→ **WORK INSTRUCTION**
Your copy of the data should match it exactly, leaving out only the pictures.

[Scene change data]

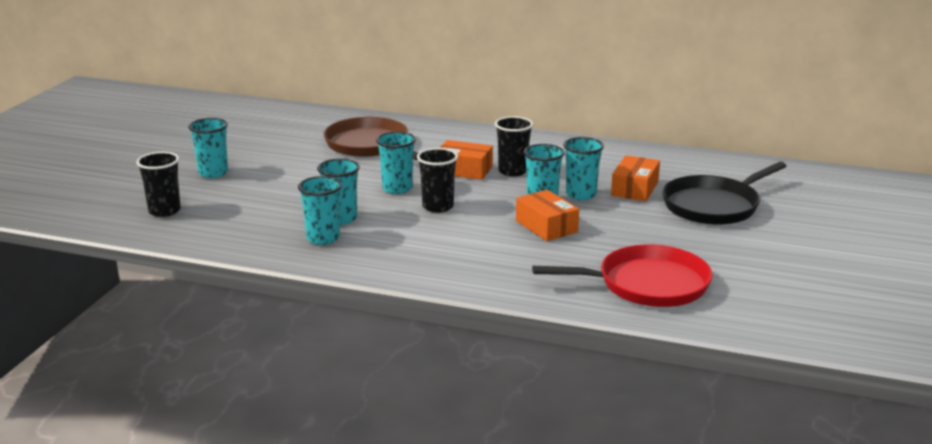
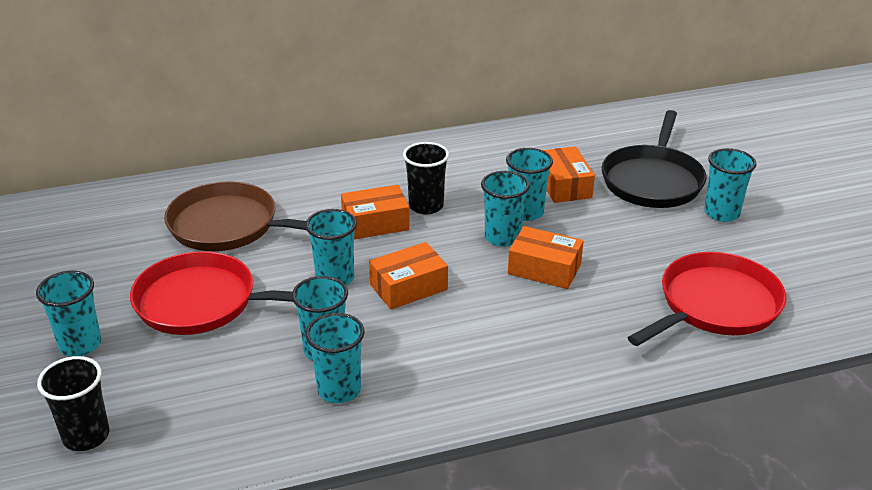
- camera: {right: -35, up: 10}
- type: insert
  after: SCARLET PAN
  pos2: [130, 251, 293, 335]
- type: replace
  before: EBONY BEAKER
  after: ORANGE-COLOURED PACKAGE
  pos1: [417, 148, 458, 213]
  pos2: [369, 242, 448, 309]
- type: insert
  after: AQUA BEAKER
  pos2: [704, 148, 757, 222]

→ **COMPLETED TASK**
- camera: {right: -35, up: 10}
- type: insert
  after: SCARLET PAN
  pos2: [130, 251, 293, 335]
- type: replace
  before: EBONY BEAKER
  after: ORANGE-COLOURED PACKAGE
  pos1: [417, 148, 458, 213]
  pos2: [369, 242, 448, 309]
- type: insert
  after: AQUA BEAKER
  pos2: [704, 148, 757, 222]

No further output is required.